Start of Block
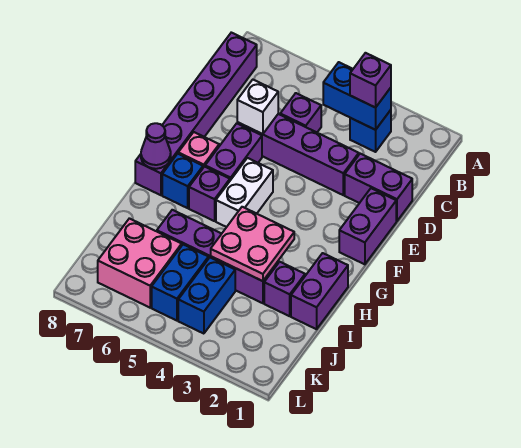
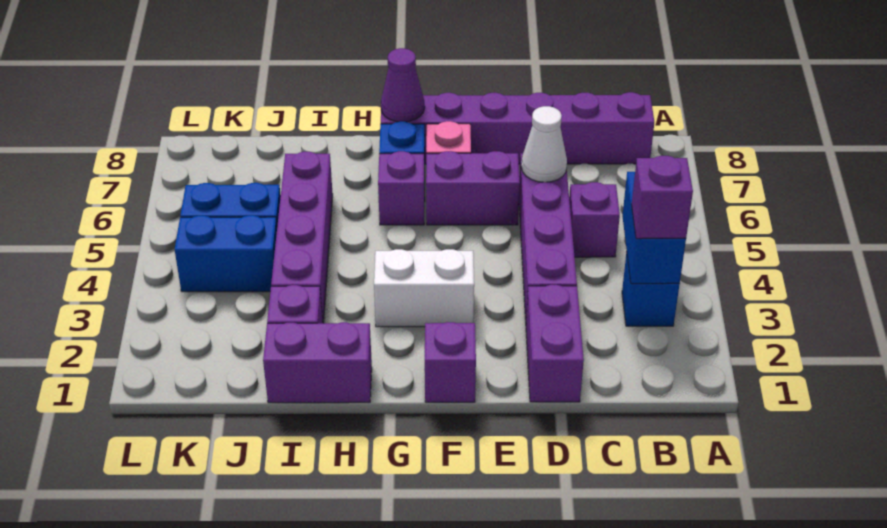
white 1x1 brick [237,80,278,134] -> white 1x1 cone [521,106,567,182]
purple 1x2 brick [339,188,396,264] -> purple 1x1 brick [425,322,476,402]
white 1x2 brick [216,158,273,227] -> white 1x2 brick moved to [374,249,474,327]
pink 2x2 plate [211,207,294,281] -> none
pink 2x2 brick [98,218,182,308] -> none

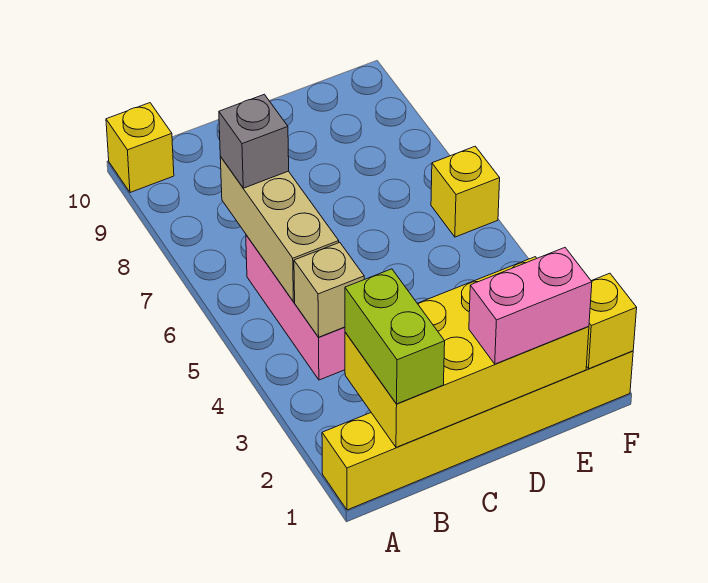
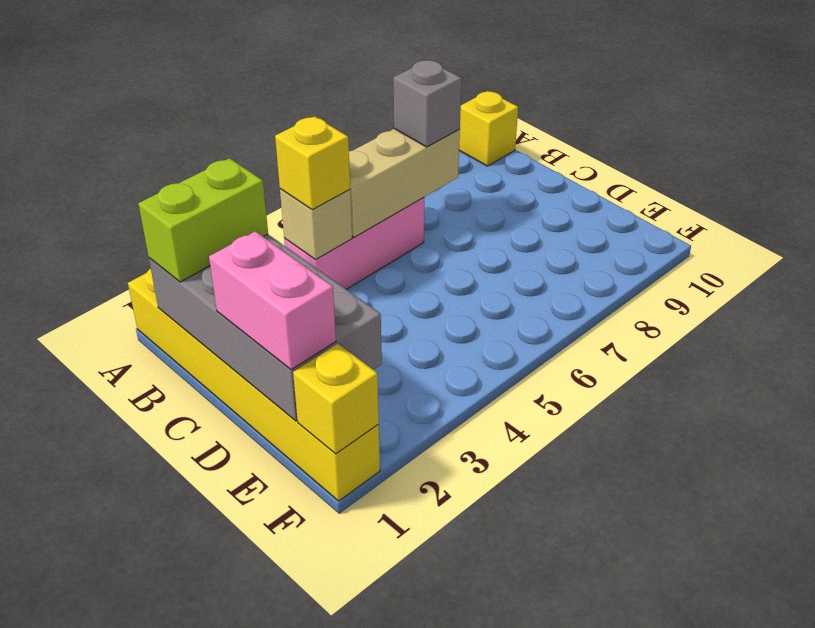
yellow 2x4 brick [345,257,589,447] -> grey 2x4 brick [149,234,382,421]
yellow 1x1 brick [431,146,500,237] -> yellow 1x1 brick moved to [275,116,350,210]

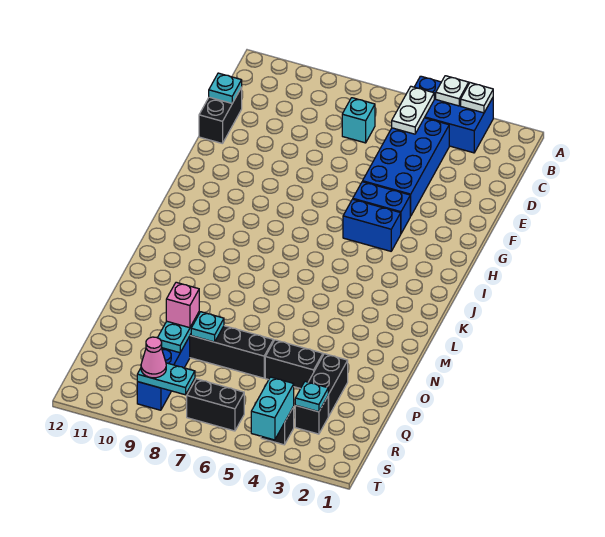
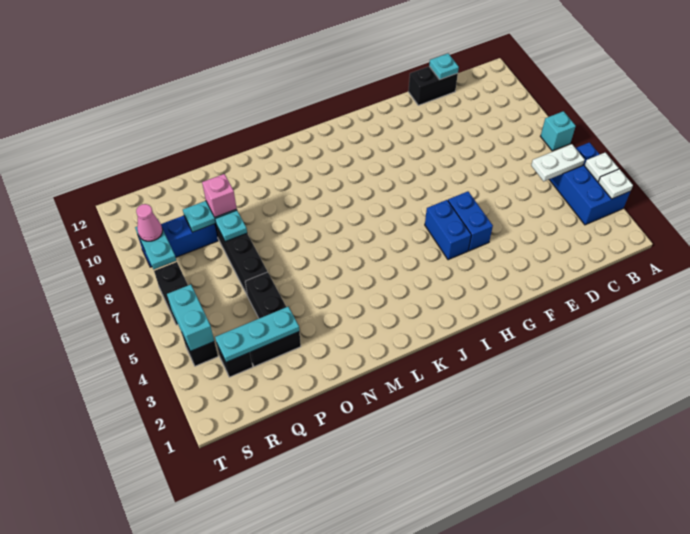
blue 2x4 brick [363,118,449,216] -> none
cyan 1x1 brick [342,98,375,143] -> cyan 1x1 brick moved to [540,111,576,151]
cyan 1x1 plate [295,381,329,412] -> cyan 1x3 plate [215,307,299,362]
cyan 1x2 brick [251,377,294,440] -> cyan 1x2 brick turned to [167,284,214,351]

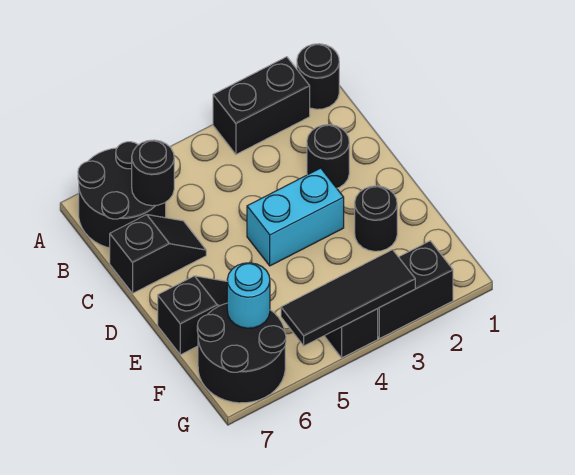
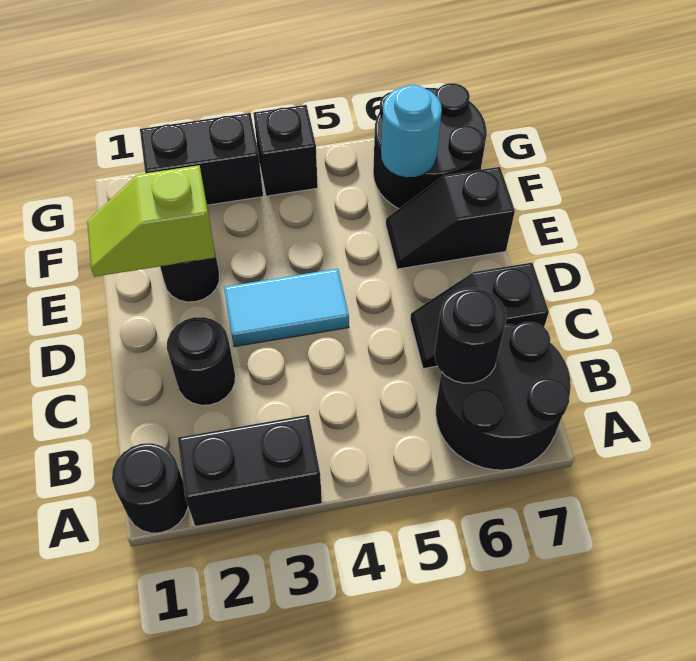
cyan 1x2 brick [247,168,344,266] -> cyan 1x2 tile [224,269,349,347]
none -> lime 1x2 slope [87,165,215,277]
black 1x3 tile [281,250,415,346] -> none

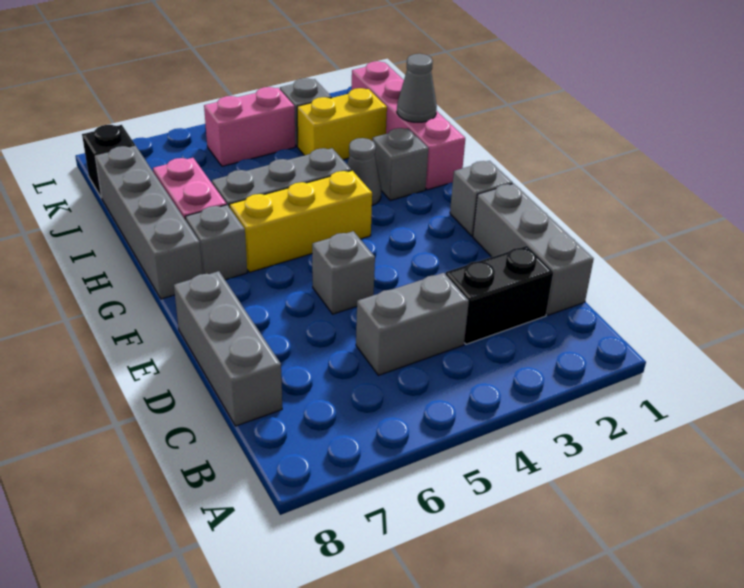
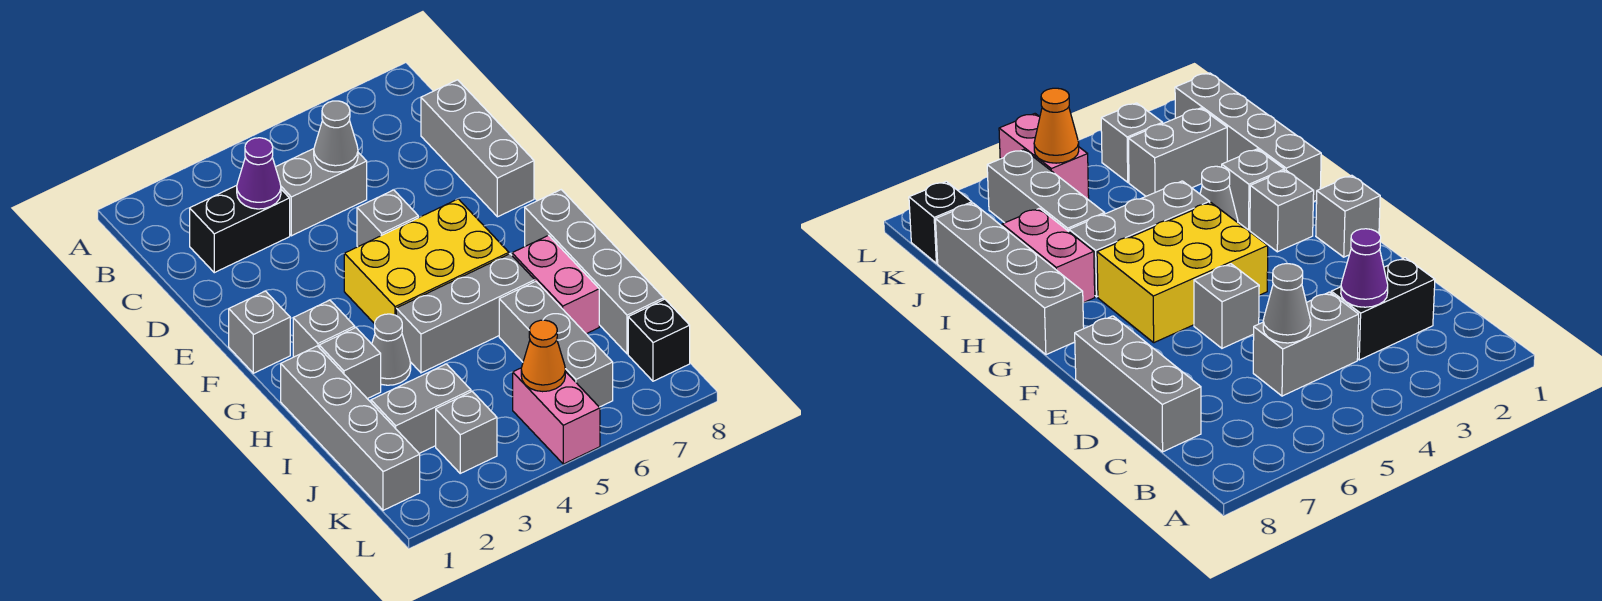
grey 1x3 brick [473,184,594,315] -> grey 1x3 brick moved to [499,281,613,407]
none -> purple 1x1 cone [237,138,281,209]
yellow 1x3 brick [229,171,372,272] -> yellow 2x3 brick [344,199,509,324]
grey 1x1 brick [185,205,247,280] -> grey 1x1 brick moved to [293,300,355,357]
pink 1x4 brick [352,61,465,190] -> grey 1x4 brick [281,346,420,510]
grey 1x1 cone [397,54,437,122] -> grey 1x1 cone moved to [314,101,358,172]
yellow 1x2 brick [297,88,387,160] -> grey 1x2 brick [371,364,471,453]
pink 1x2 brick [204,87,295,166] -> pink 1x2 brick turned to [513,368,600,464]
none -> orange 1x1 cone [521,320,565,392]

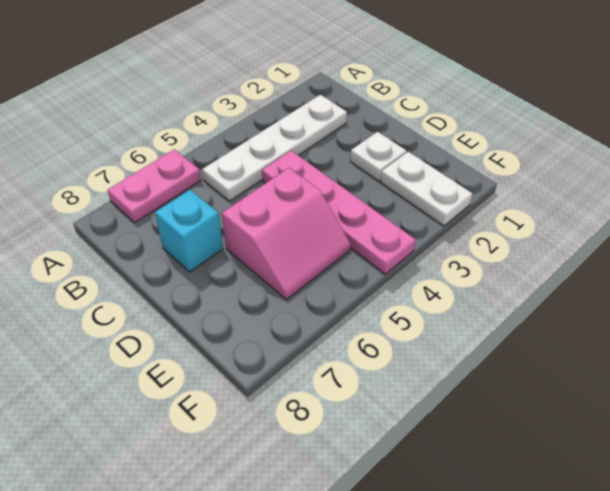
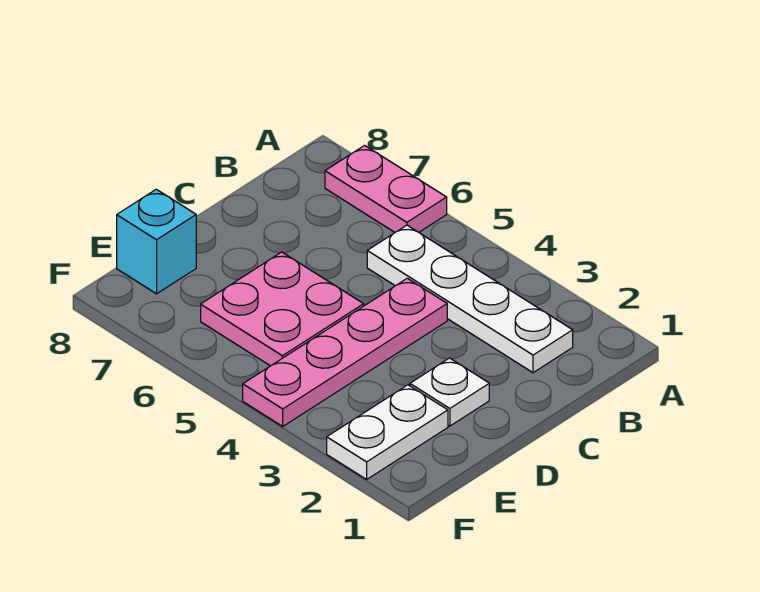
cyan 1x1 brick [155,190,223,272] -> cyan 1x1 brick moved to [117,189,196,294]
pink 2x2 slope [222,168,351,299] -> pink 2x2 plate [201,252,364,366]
End of Block
• **THE PROBLEM**
Nothing but the pictures should be left out when the records are retyped exactly.

• **TASK OUTPUT**
white 1x1 brick [237,80,278,134] -> white 1x1 cone [521,106,567,182]
purple 1x2 brick [339,188,396,264] -> purple 1x1 brick [425,322,476,402]
white 1x2 brick [216,158,273,227] -> white 1x2 brick moved to [374,249,474,327]
pink 2x2 plate [211,207,294,281] -> none
pink 2x2 brick [98,218,182,308] -> none

yellow 2x4 brick [345,257,589,447] -> grey 2x4 brick [149,234,382,421]
yellow 1x1 brick [431,146,500,237] -> yellow 1x1 brick moved to [275,116,350,210]

blue 2x4 brick [363,118,449,216] -> none
cyan 1x1 brick [342,98,375,143] -> cyan 1x1 brick moved to [540,111,576,151]
cyan 1x1 plate [295,381,329,412] -> cyan 1x3 plate [215,307,299,362]
cyan 1x2 brick [251,377,294,440] -> cyan 1x2 brick turned to [167,284,214,351]

cyan 1x2 brick [247,168,344,266] -> cyan 1x2 tile [224,269,349,347]
none -> lime 1x2 slope [87,165,215,277]
black 1x3 tile [281,250,415,346] -> none

grey 1x3 brick [473,184,594,315] -> grey 1x3 brick moved to [499,281,613,407]
none -> purple 1x1 cone [237,138,281,209]
yellow 1x3 brick [229,171,372,272] -> yellow 2x3 brick [344,199,509,324]
grey 1x1 brick [185,205,247,280] -> grey 1x1 brick moved to [293,300,355,357]
pink 1x4 brick [352,61,465,190] -> grey 1x4 brick [281,346,420,510]
grey 1x1 cone [397,54,437,122] -> grey 1x1 cone moved to [314,101,358,172]
yellow 1x2 brick [297,88,387,160] -> grey 1x2 brick [371,364,471,453]
pink 1x2 brick [204,87,295,166] -> pink 1x2 brick turned to [513,368,600,464]
none -> orange 1x1 cone [521,320,565,392]

cyan 1x1 brick [155,190,223,272] -> cyan 1x1 brick moved to [117,189,196,294]
pink 2x2 slope [222,168,351,299] -> pink 2x2 plate [201,252,364,366]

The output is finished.